◆ **EXERCISE DIRECTIONS**
Exclude the pictures, then repeat the remaining data exactly.

◆ **EXERCISE MATERIALS**
====================

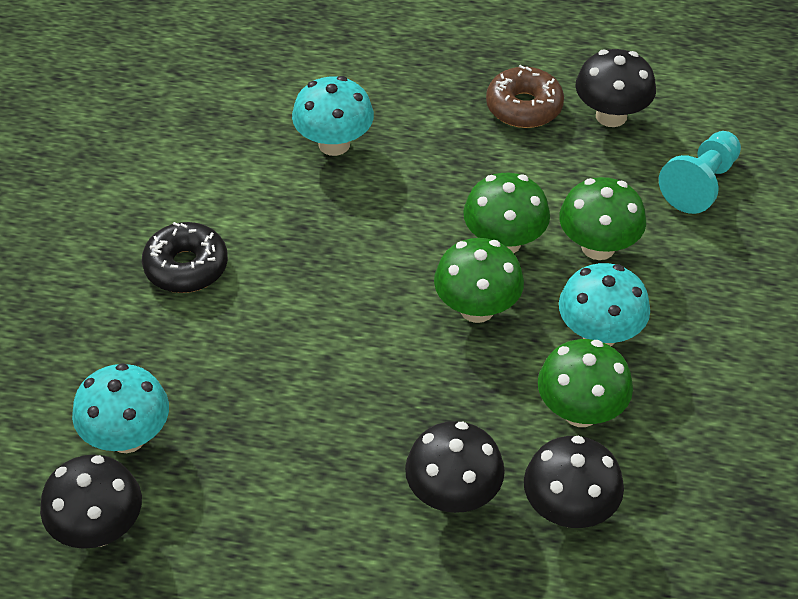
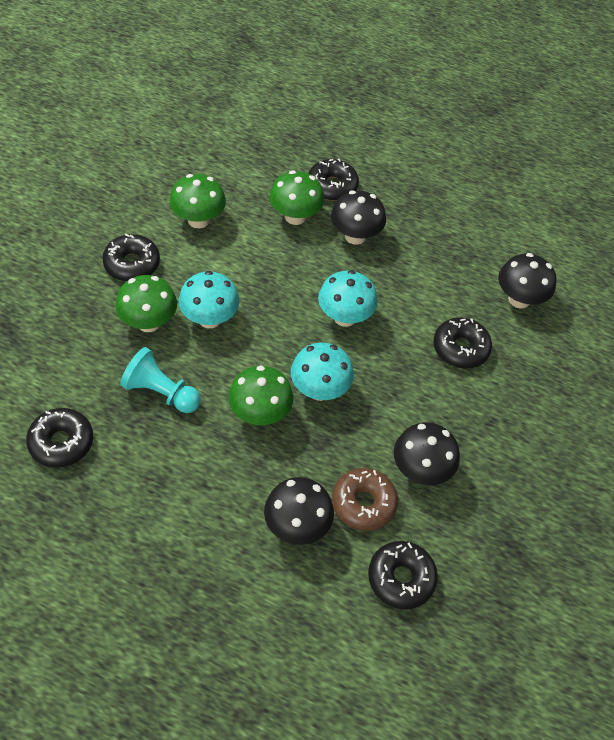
black donut: 1 -> 5

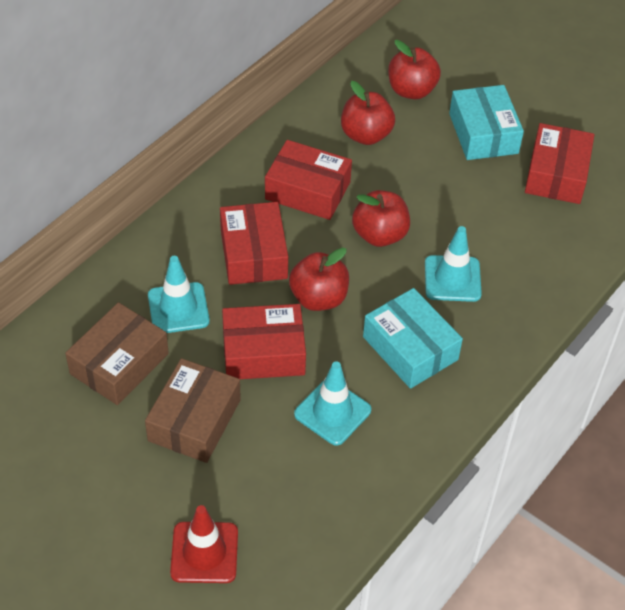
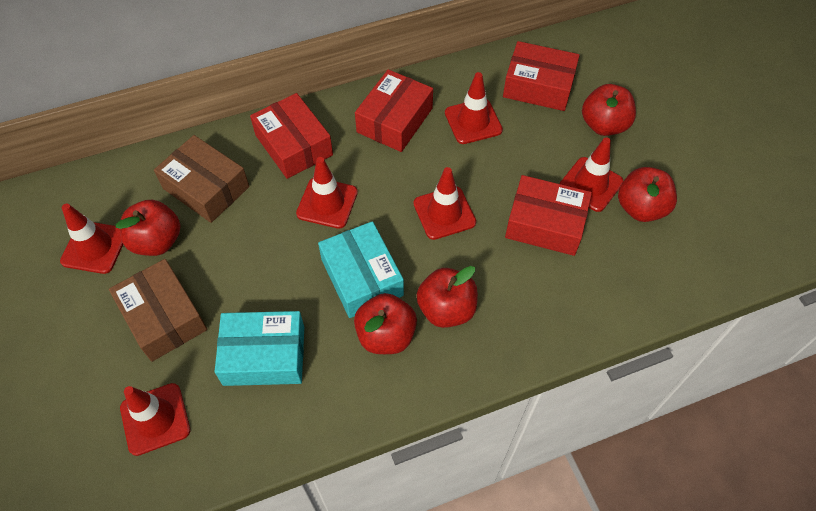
red apple: 4 -> 5
red traffic cone: 1 -> 6
turquoise traffic cone: 3 -> 0

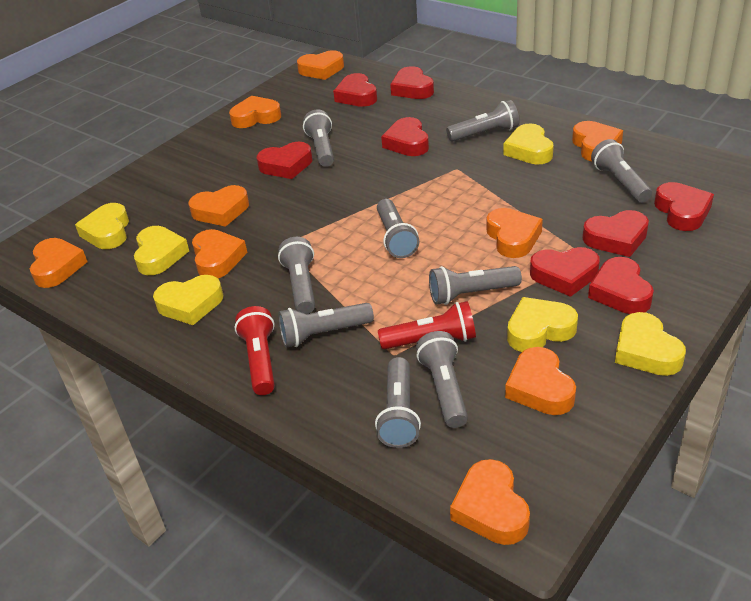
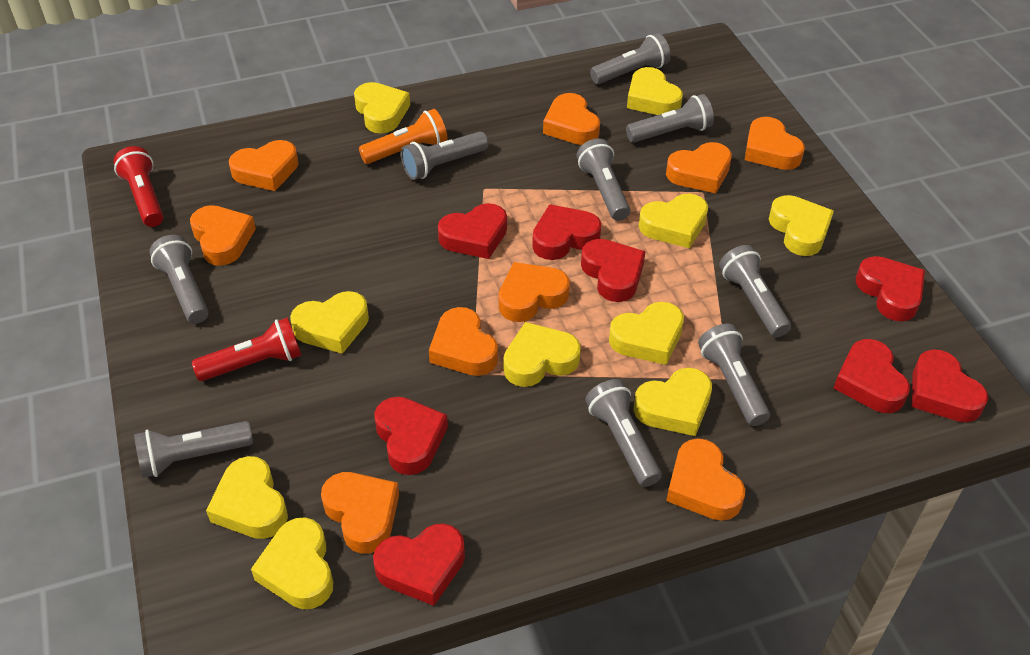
orange flashlight: 0 -> 1
yellow heart: 6 -> 10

====================

◆ **RESULT BELOW**
black donut: 1 -> 5

red apple: 4 -> 5
red traffic cone: 1 -> 6
turquoise traffic cone: 3 -> 0

orange flashlight: 0 -> 1
yellow heart: 6 -> 10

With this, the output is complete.